* _JOB_
Please reproduce, word for word, the stretch of material from the line containing "battered (477, 1515)" through the line containing "(282, 701).".

-------- DATA TO USE

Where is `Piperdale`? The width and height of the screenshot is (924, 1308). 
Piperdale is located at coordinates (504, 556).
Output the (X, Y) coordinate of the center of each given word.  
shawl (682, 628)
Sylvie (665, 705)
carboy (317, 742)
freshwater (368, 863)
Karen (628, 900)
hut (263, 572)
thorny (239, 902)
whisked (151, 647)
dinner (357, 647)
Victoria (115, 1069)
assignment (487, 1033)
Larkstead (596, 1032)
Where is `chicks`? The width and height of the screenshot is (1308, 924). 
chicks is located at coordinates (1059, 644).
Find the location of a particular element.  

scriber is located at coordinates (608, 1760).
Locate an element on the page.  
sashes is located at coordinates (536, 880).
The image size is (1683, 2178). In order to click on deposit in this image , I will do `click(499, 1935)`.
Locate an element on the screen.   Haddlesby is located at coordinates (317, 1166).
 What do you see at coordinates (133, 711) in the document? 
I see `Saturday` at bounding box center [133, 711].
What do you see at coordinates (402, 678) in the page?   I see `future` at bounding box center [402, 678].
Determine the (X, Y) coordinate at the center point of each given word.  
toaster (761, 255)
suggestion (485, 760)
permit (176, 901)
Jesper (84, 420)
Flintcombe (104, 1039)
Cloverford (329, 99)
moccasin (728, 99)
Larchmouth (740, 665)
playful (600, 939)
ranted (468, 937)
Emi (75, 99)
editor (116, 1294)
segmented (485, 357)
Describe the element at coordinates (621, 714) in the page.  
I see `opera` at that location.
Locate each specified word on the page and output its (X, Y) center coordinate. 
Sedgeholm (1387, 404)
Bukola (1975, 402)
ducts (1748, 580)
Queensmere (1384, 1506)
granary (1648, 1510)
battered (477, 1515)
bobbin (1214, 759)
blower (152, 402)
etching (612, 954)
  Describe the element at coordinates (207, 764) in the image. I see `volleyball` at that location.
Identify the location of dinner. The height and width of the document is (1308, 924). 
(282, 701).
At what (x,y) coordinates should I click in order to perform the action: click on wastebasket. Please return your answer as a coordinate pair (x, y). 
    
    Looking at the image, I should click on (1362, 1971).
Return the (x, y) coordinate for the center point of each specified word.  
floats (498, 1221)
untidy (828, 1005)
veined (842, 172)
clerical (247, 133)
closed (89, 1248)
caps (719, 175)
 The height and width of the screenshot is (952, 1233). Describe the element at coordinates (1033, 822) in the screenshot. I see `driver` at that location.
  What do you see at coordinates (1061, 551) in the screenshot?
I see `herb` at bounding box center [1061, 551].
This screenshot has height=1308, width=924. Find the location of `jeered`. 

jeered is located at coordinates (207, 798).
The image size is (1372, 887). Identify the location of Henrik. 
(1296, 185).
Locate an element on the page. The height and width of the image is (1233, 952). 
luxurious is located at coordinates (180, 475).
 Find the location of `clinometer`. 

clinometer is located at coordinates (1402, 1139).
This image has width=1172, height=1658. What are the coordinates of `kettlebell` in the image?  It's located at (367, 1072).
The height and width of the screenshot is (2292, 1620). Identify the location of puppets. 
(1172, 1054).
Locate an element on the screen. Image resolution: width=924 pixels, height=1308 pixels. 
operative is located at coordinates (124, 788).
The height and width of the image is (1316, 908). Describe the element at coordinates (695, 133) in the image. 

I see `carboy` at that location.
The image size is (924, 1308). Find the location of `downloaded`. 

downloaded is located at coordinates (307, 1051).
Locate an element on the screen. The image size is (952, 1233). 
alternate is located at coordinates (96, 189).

----------------

* _EXERCISE ANSWER_
battered (477, 1515)
bobbin (1214, 759)
blower (152, 402)
etching (612, 954)
  Describe the element at coordinates (207, 764) in the image. I see `volleyball` at that location.
Identify the location of dinner. The height and width of the document is (1308, 924). 
(282, 701).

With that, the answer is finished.